▶ **Data provided**:
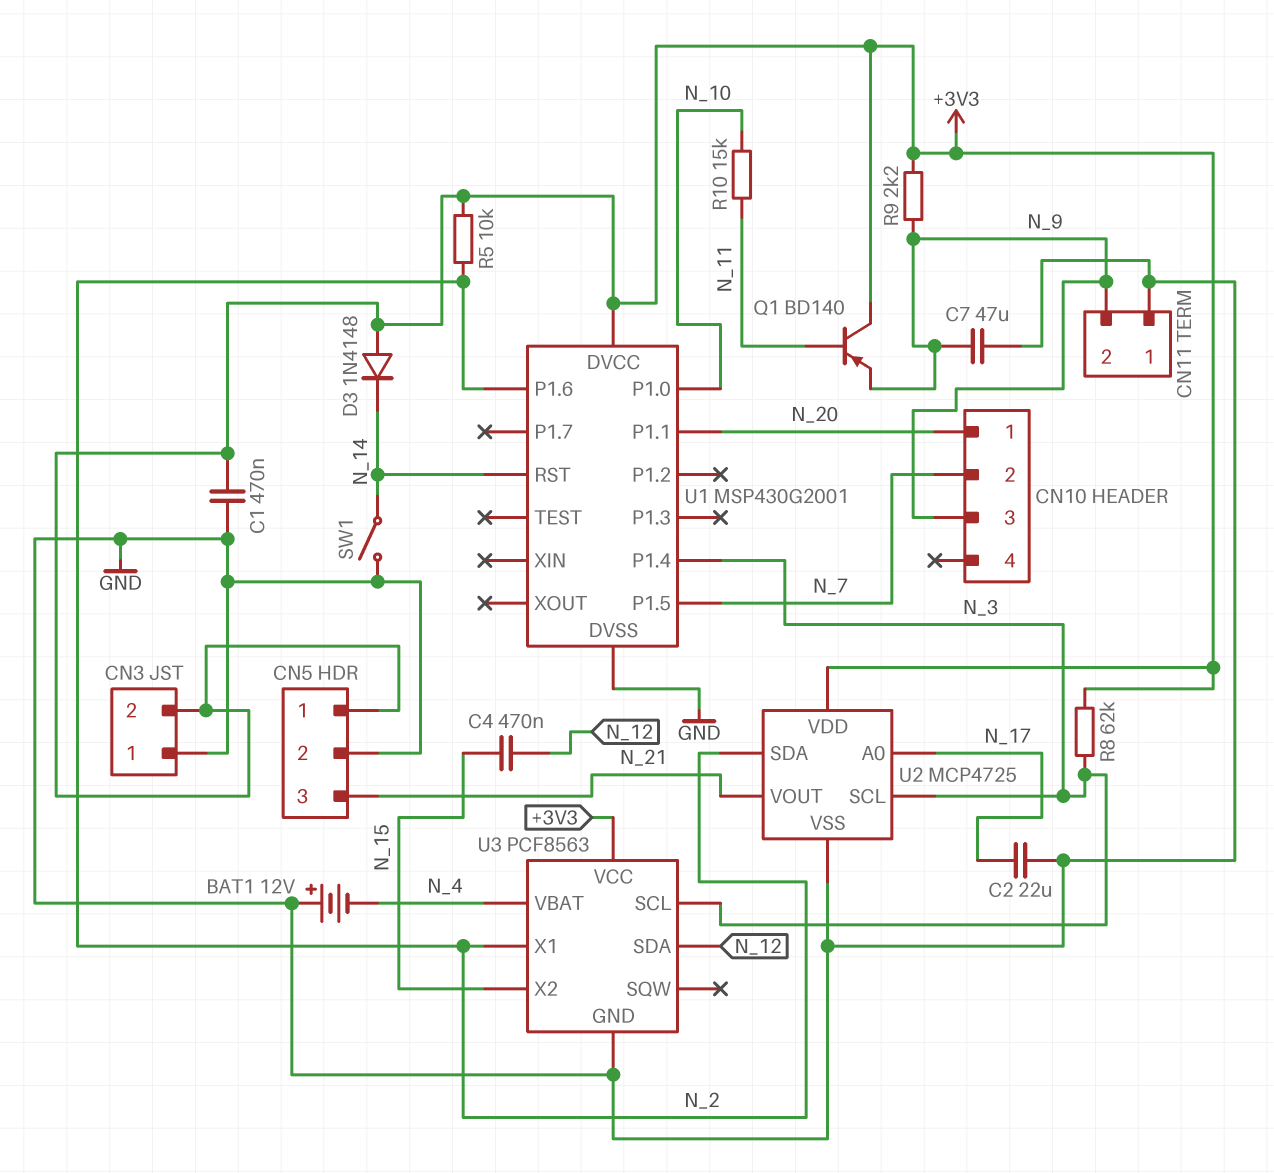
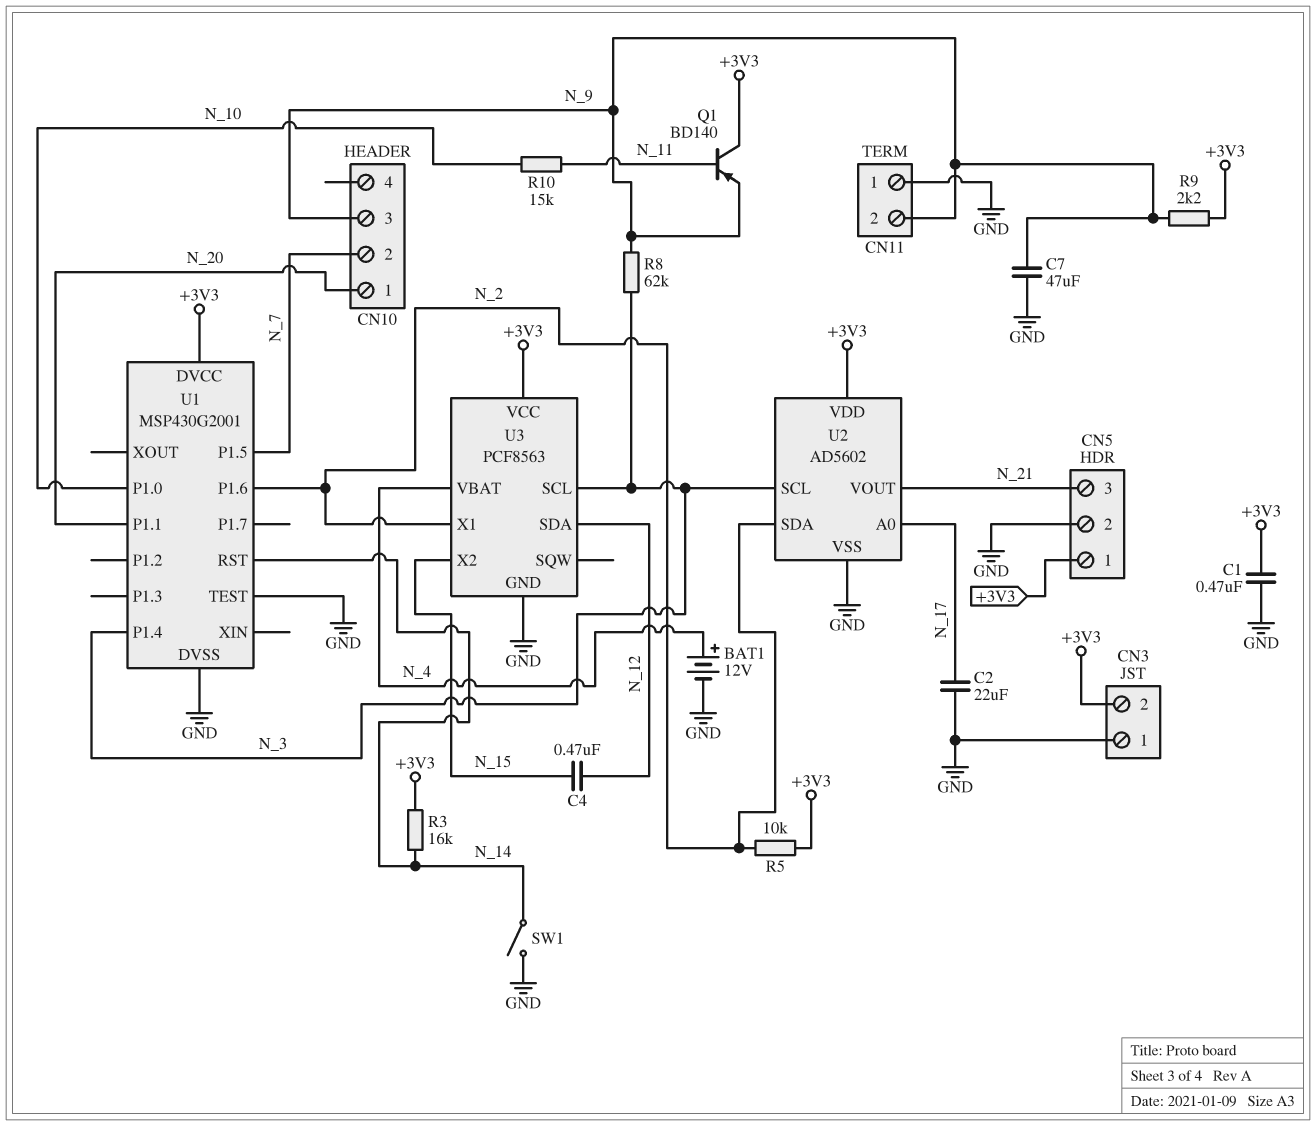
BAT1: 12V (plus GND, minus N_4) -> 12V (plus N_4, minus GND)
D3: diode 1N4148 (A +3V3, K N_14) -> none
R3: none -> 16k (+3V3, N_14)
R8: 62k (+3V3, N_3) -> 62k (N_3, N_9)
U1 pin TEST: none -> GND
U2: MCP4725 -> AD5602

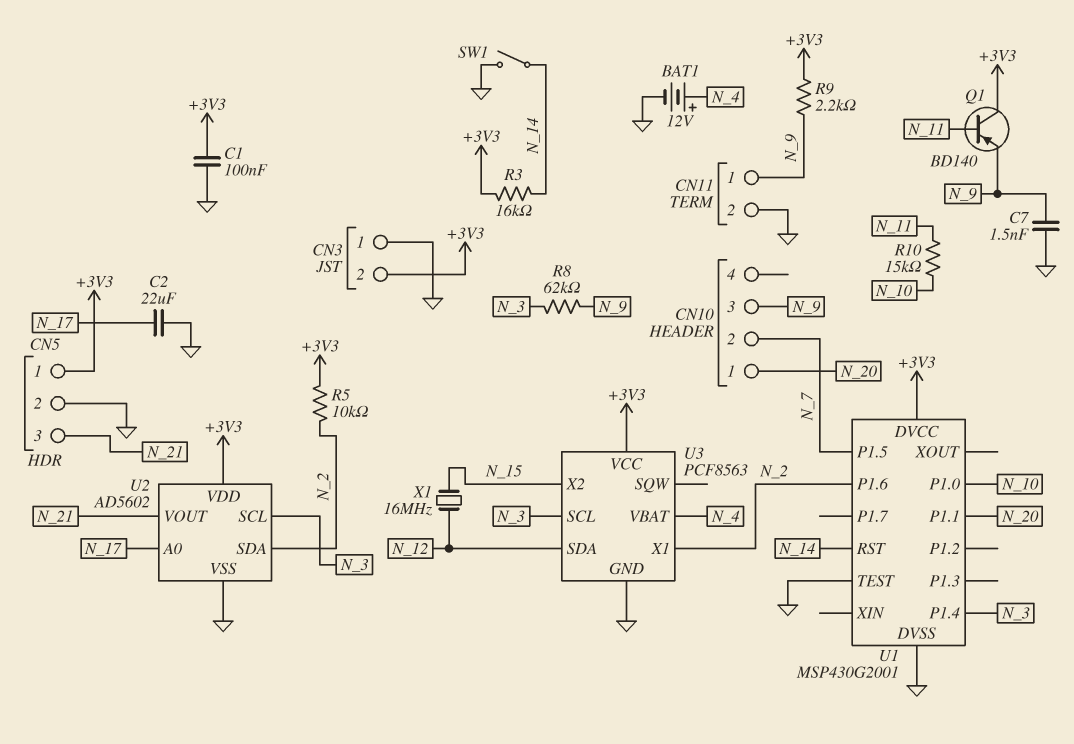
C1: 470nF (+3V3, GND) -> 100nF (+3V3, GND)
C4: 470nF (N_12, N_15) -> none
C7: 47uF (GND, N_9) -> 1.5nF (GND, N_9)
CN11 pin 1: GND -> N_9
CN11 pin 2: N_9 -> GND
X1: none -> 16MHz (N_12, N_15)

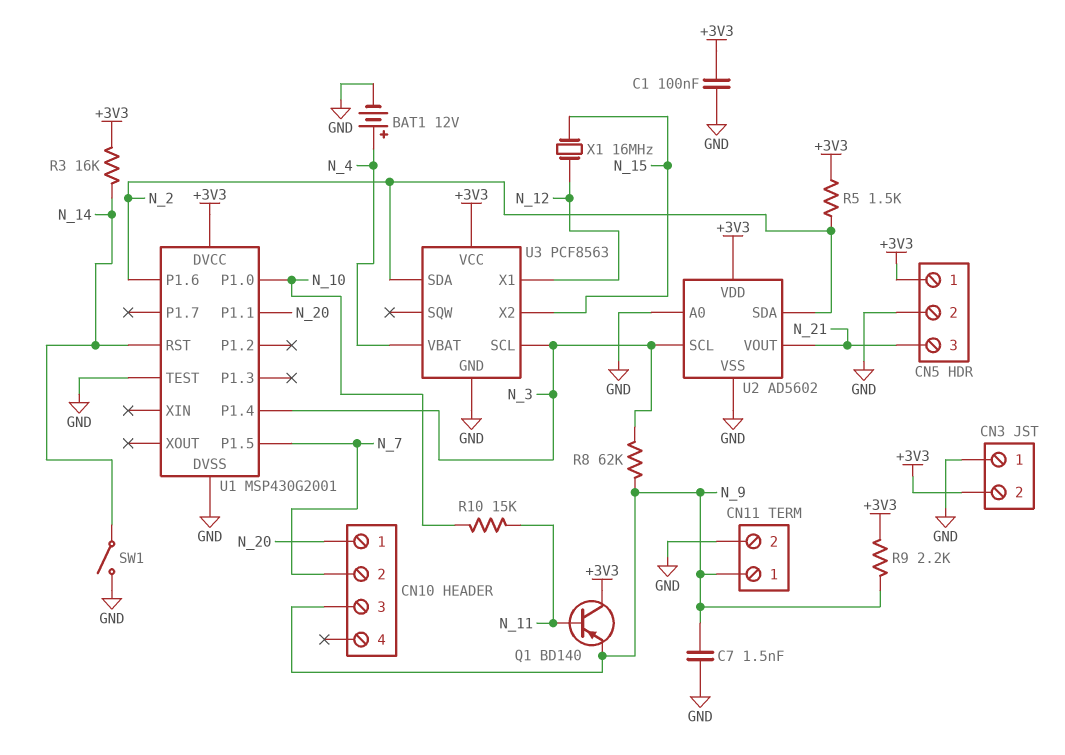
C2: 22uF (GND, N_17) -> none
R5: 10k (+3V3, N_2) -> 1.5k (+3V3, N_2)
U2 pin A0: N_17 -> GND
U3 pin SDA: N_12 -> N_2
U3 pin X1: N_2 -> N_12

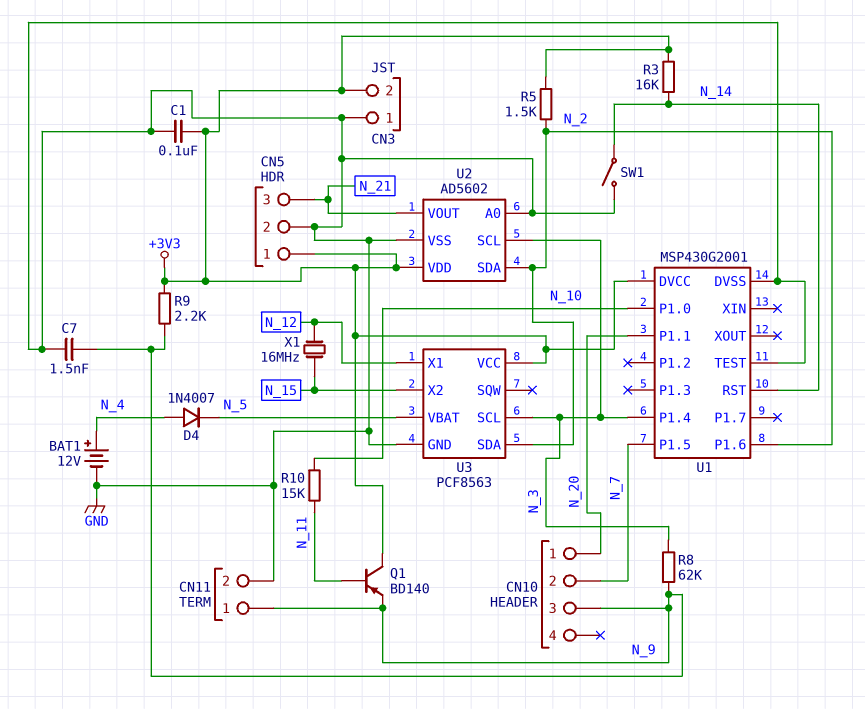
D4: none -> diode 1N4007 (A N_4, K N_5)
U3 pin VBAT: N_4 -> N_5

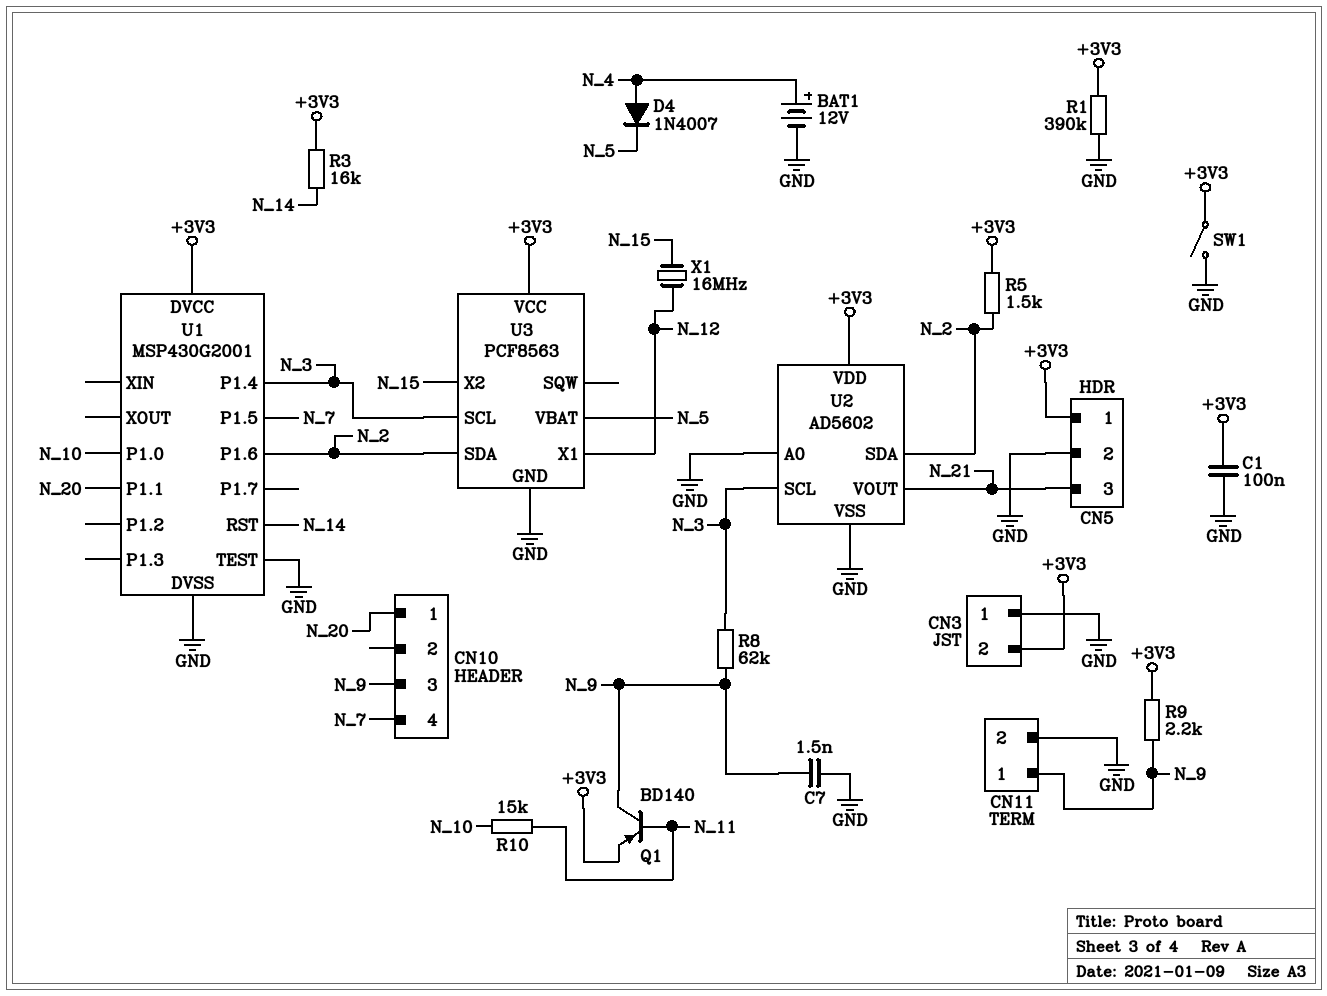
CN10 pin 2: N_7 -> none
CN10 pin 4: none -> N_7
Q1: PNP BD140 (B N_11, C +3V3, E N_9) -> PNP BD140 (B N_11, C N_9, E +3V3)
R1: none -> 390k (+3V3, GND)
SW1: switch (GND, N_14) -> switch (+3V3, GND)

▶ **Problem to work on**: Give again, word for word, only the lines that run from the top of the data above through the line with "C4: 470nF (N_12, N_15) -> none". Drop the pictures.

▶ **Reply to the task**:
BAT1: 12V (plus GND, minus N_4) -> 12V (plus N_4, minus GND)
D3: diode 1N4148 (A +3V3, K N_14) -> none
R3: none -> 16k (+3V3, N_14)
R8: 62k (+3V3, N_3) -> 62k (N_3, N_9)
U1 pin TEST: none -> GND
U2: MCP4725 -> AD5602

C1: 470nF (+3V3, GND) -> 100nF (+3V3, GND)
C4: 470nF (N_12, N_15) -> none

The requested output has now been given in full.